INFORMATION GIVEN:
○ ○ ○ ○ ○

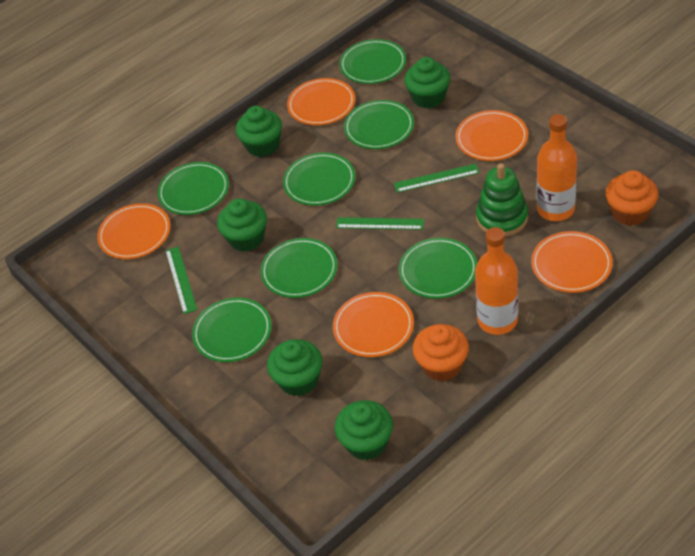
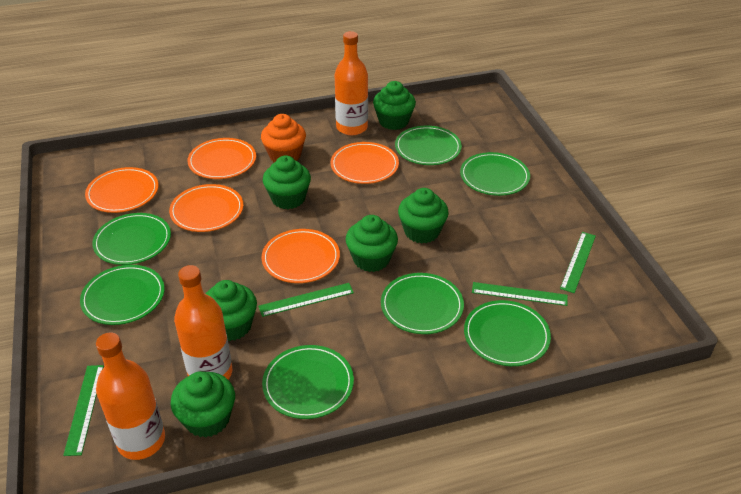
green cupcake: 5 -> 6
green ruler: 3 -> 4
green stacking toy: 1 -> 0
orange bottle: 2 -> 3
orange cupcake: 2 -> 1

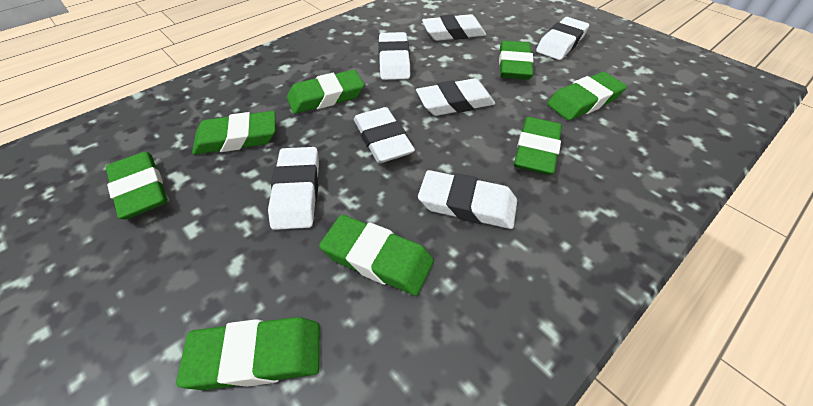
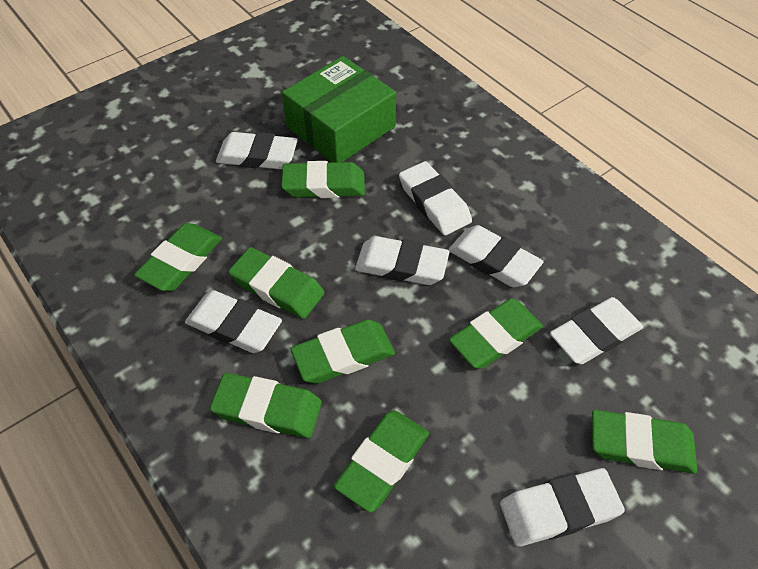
green box: 0 -> 1

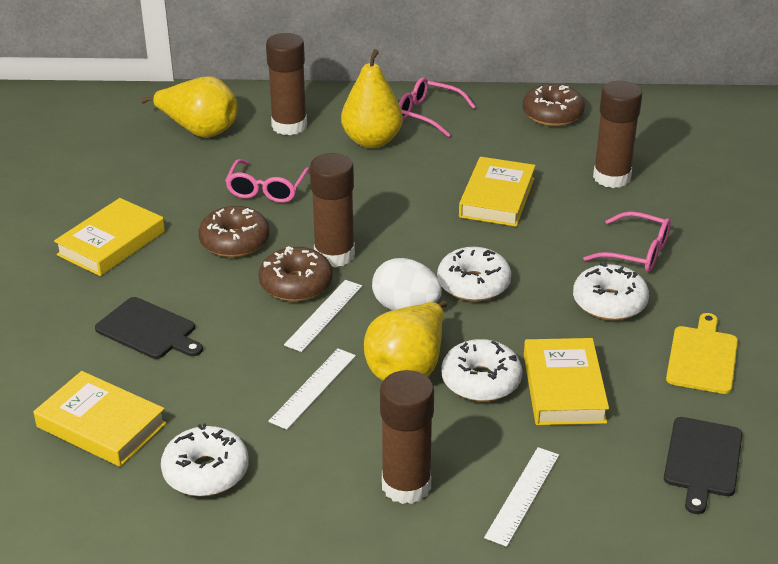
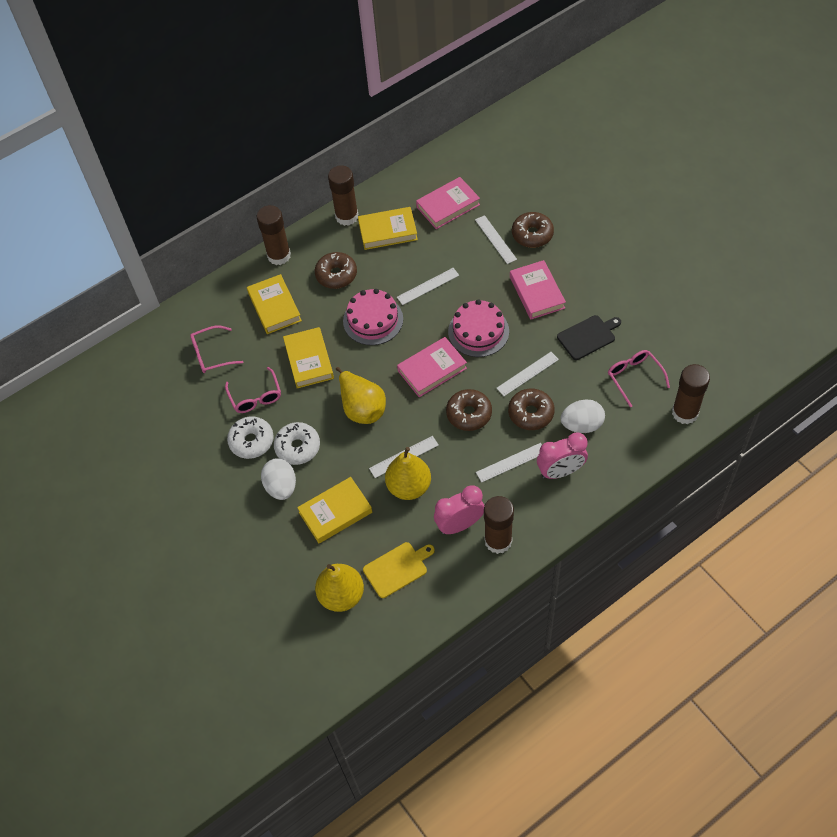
black cutting board: 2 -> 1
brown donut: 3 -> 4
pink book: 0 -> 3
pink cake: 0 -> 2
pink clock: 0 -> 2
white donut: 4 -> 2
white egg: 1 -> 2
white ruler: 3 -> 5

○ ○ ○ ○ ○

EXERCISE DIRECTIONS: Line for line, retype the material exactly, omitting any pictures.

RESPONSE:
green cupcake: 5 -> 6
green ruler: 3 -> 4
green stacking toy: 1 -> 0
orange bottle: 2 -> 3
orange cupcake: 2 -> 1

green box: 0 -> 1

black cutting board: 2 -> 1
brown donut: 3 -> 4
pink book: 0 -> 3
pink cake: 0 -> 2
pink clock: 0 -> 2
white donut: 4 -> 2
white egg: 1 -> 2
white ruler: 3 -> 5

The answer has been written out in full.